* [RECORD EXCERPTS]
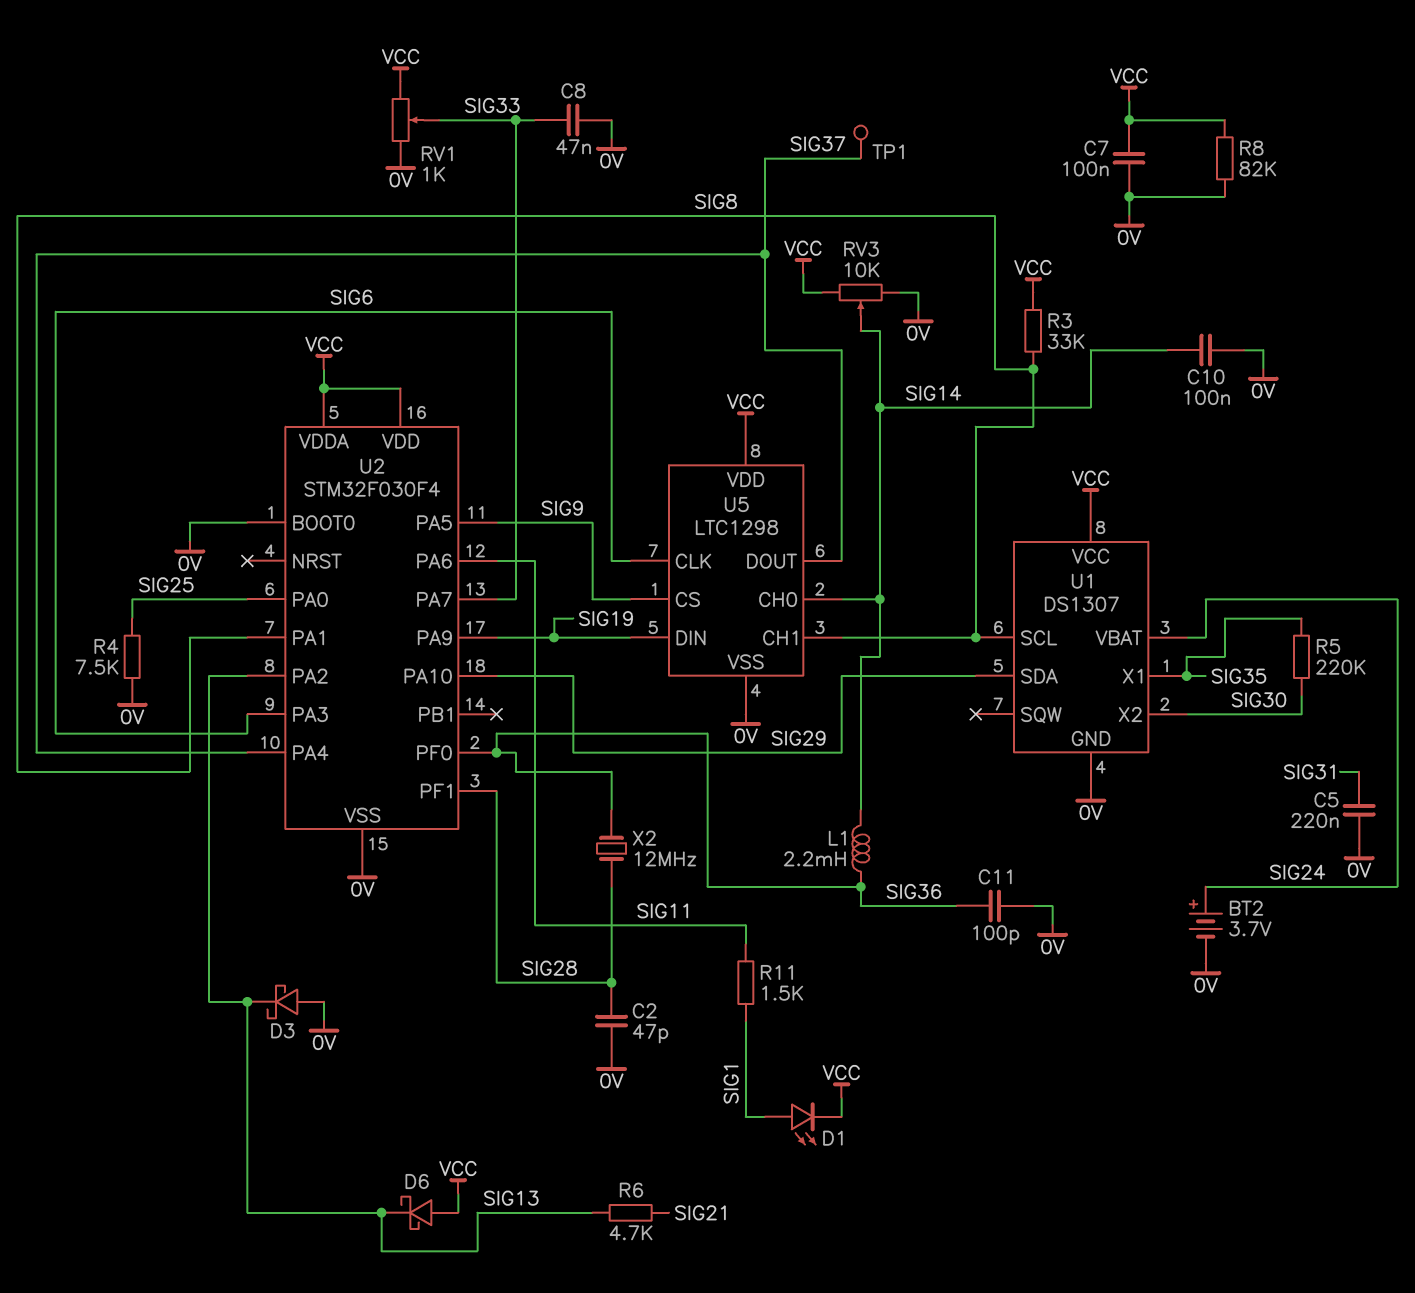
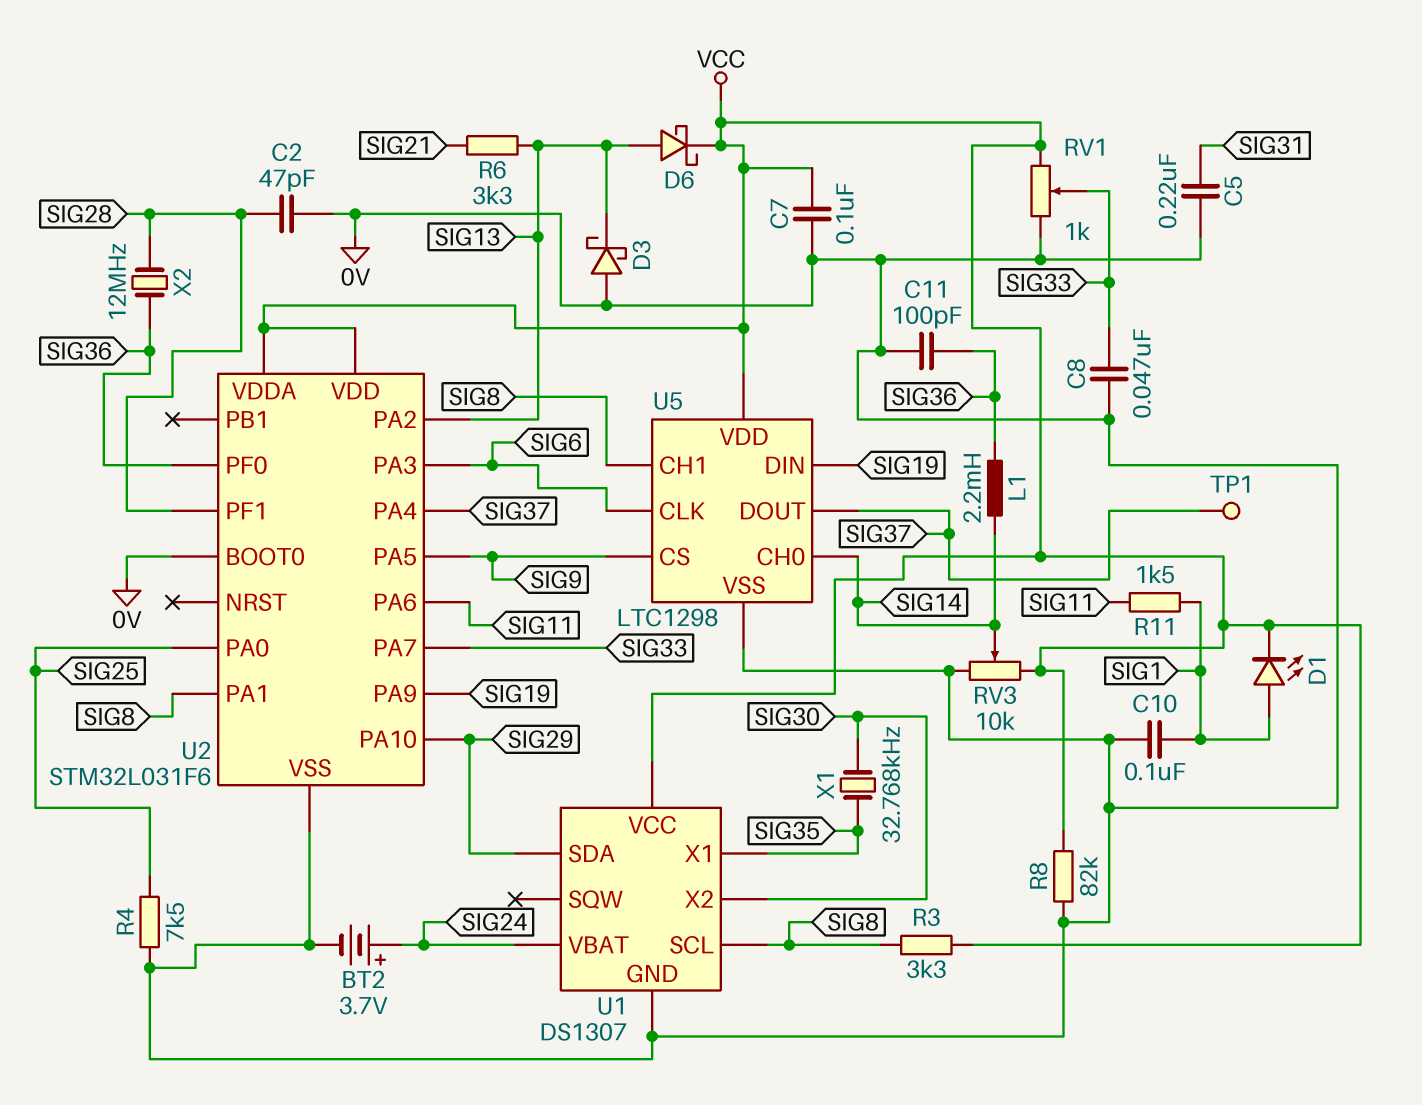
C10: 100nF (0V, SIG14) -> 100nF (0V, SIG1)
D6: schottky (A VCC, K SIG13) -> schottky (A SIG13, K VCC)
R3: 33k (SIG8, VCC) -> 3.3k (SIG8, VCC)
R5: 220k (SIG30, SIG35) -> none
R6: 4.7k (SIG13, SIG21) -> 3.3k (SIG13, SIG21)
U2: STM32F030F4 -> STM32L031F6
X1: none -> 32.768kHz (SIG30, SIG35)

* [TO DO] Everything from the line containing "D6: schottky (A" to the end of the listing above must be returned exactly. Both end lines belong in it.

* [WORKED SOLUTION]
D6: schottky (A VCC, K SIG13) -> schottky (A SIG13, K VCC)
R3: 33k (SIG8, VCC) -> 3.3k (SIG8, VCC)
R5: 220k (SIG30, SIG35) -> none
R6: 4.7k (SIG13, SIG21) -> 3.3k (SIG13, SIG21)
U2: STM32F030F4 -> STM32L031F6
X1: none -> 32.768kHz (SIG30, SIG35)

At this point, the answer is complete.